Spatial reasoning data
==============================

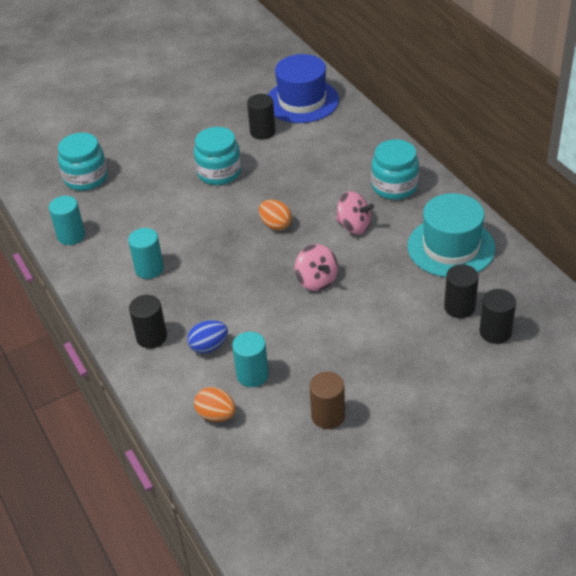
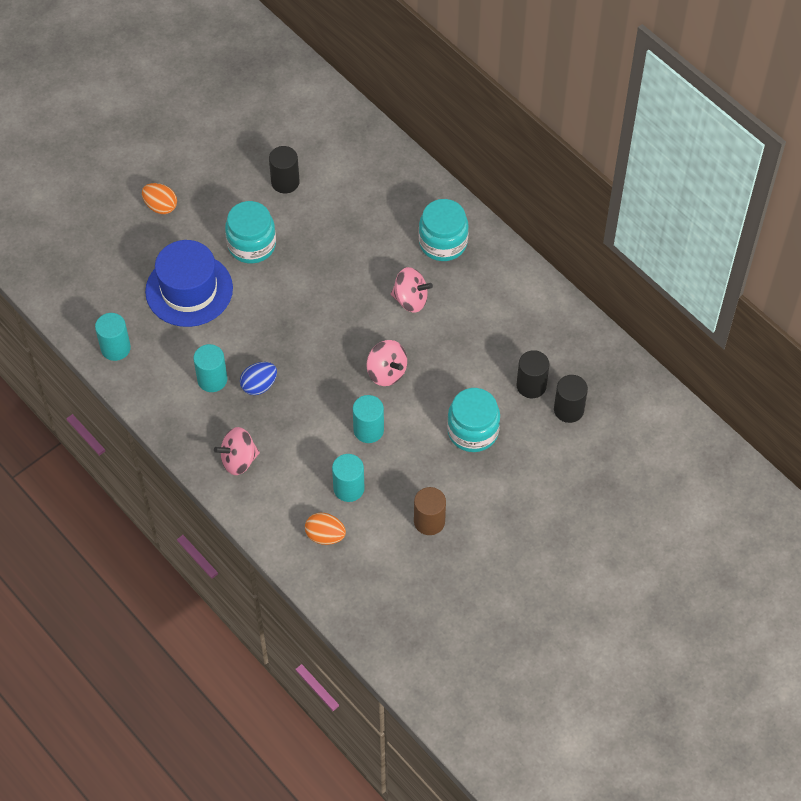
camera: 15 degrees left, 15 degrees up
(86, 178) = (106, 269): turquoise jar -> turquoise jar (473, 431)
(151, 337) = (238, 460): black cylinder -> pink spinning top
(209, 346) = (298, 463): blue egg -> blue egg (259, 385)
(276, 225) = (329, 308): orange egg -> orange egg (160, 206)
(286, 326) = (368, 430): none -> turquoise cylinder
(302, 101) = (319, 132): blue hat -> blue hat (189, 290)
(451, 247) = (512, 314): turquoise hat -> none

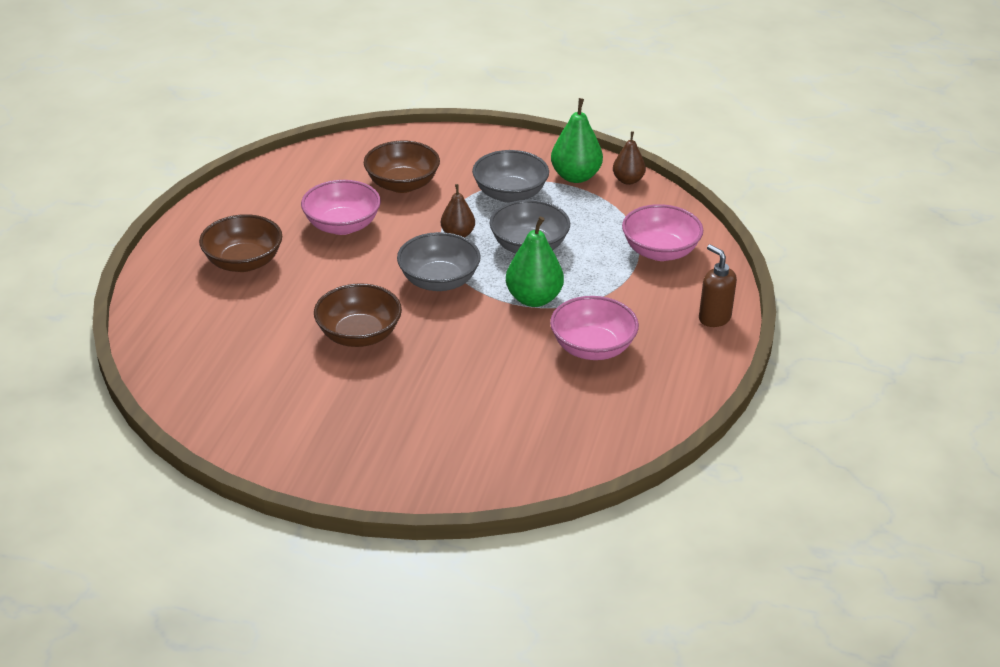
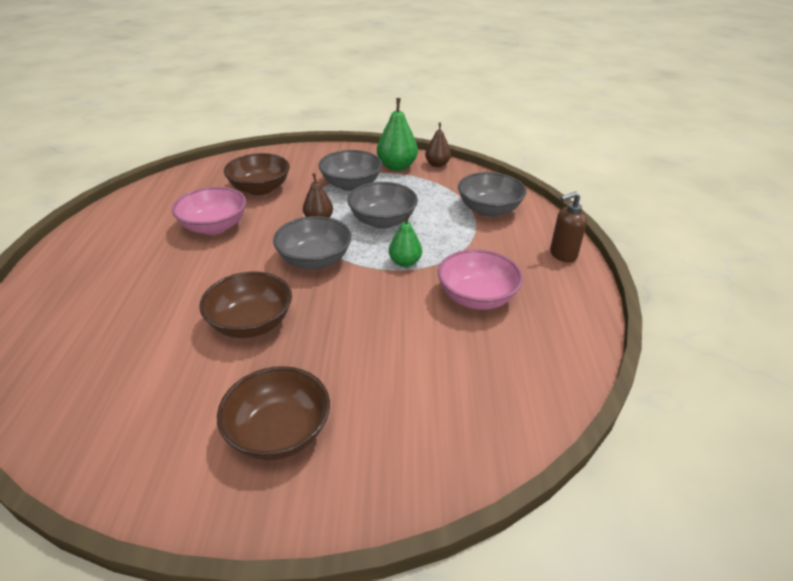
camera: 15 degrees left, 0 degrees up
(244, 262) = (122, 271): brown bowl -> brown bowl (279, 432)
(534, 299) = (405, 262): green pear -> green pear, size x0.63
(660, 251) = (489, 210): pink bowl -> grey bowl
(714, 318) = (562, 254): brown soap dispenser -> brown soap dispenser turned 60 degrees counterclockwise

==============================

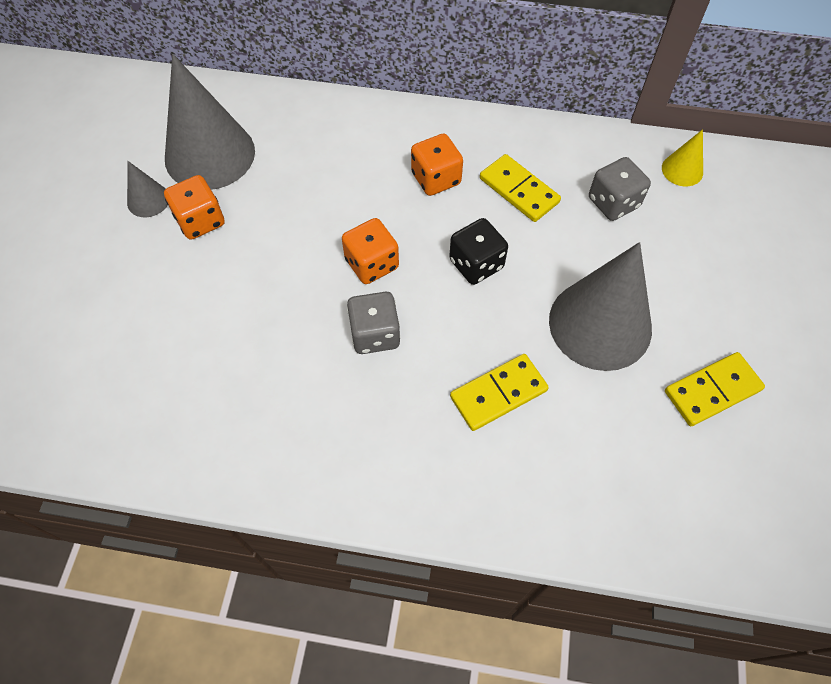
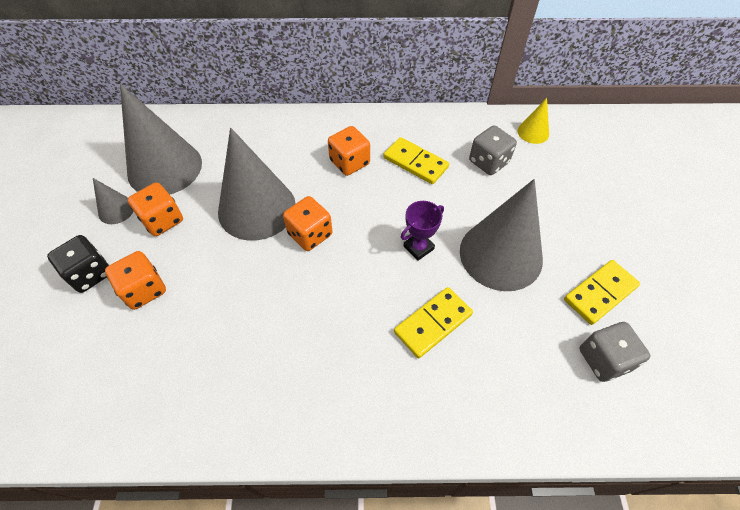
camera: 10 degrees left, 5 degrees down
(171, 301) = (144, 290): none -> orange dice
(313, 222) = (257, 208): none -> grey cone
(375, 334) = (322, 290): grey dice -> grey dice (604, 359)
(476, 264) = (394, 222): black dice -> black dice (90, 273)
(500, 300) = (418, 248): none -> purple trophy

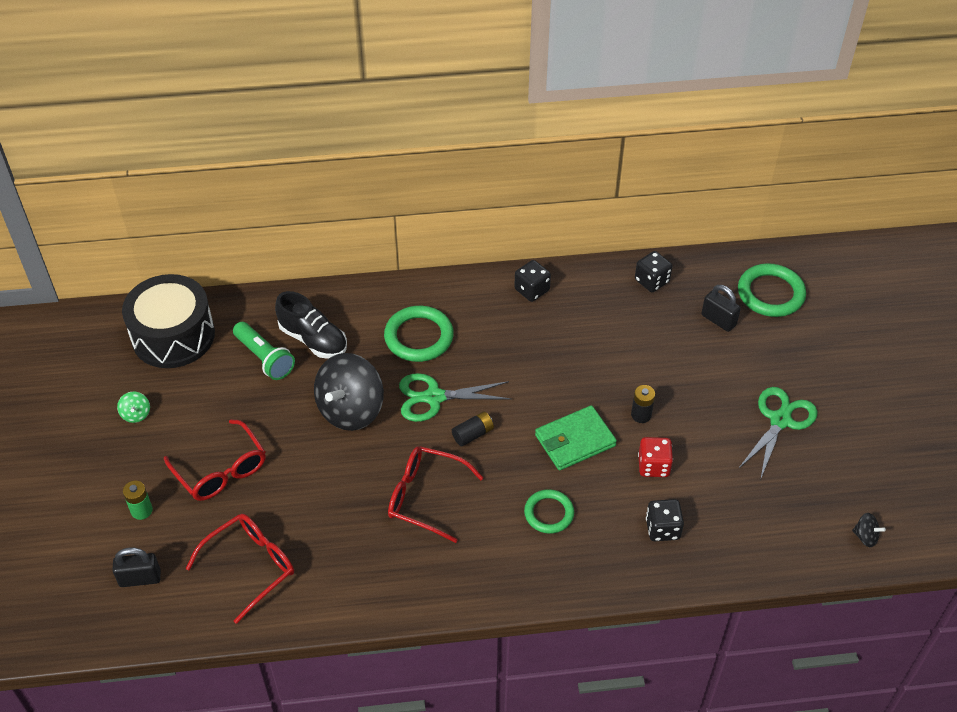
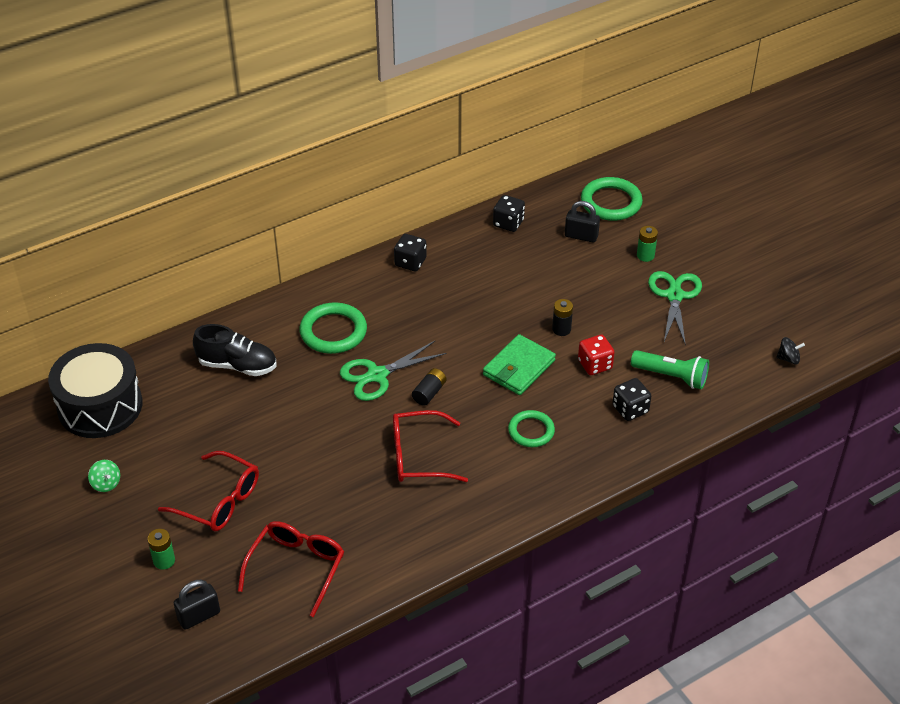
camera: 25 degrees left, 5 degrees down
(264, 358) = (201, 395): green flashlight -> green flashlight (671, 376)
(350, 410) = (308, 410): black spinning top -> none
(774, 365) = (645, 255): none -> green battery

==============================

[The task]: Return, exactly as they stand, the lines above from the one with "(286, 326) = (368, 430): none" to the one with "(714, 318) = (562, 254): brown", omitting any pictures among them.

[Result of the exercise]:
(286, 326) = (368, 430): none -> turquoise cylinder
(302, 101) = (319, 132): blue hat -> blue hat (189, 290)
(451, 247) = (512, 314): turquoise hat -> none

camera: 15 degrees left, 0 degrees up
(244, 262) = (122, 271): brown bowl -> brown bowl (279, 432)
(534, 299) = (405, 262): green pear -> green pear, size x0.63
(660, 251) = (489, 210): pink bowl -> grey bowl
(714, 318) = (562, 254): brown soap dispenser -> brown soap dispenser turned 60 degrees counterclockwise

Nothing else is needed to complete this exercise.